Here the job is to copy the data exactly and to exclude every image from it.

Materials provided:
....

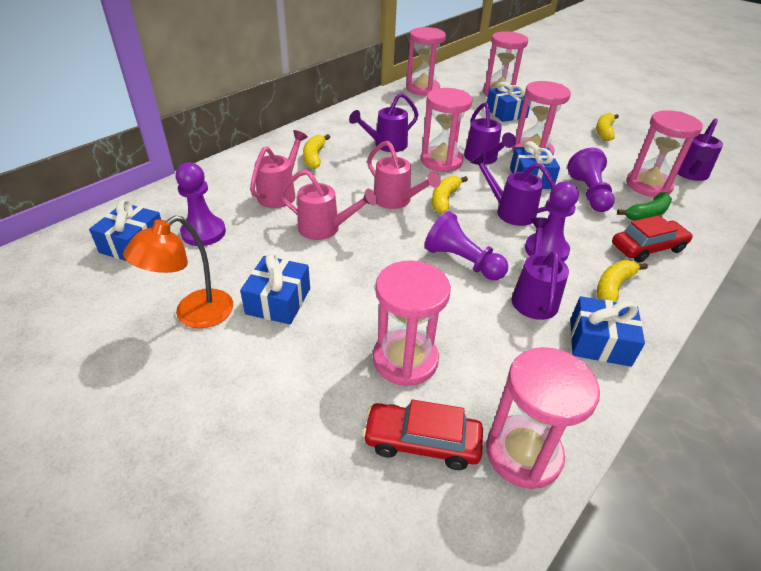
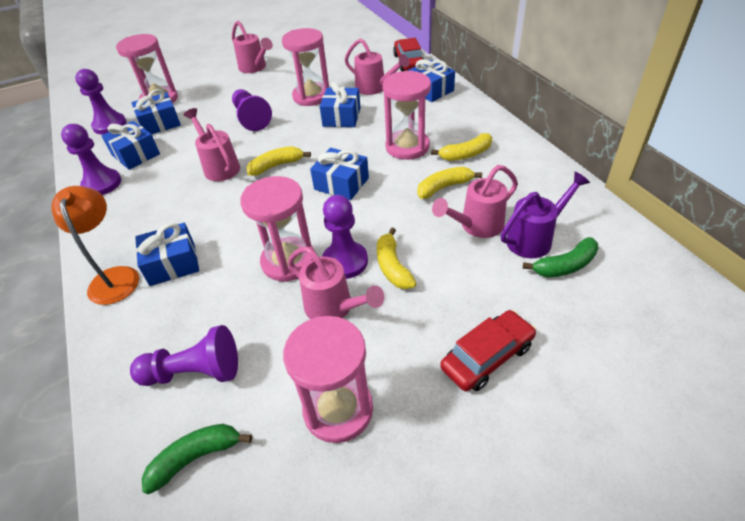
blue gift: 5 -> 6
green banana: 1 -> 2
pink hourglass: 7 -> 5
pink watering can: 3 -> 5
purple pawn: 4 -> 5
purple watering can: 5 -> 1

....

Answer for this exercise:
blue gift: 5 -> 6
green banana: 1 -> 2
pink hourglass: 7 -> 5
pink watering can: 3 -> 5
purple pawn: 4 -> 5
purple watering can: 5 -> 1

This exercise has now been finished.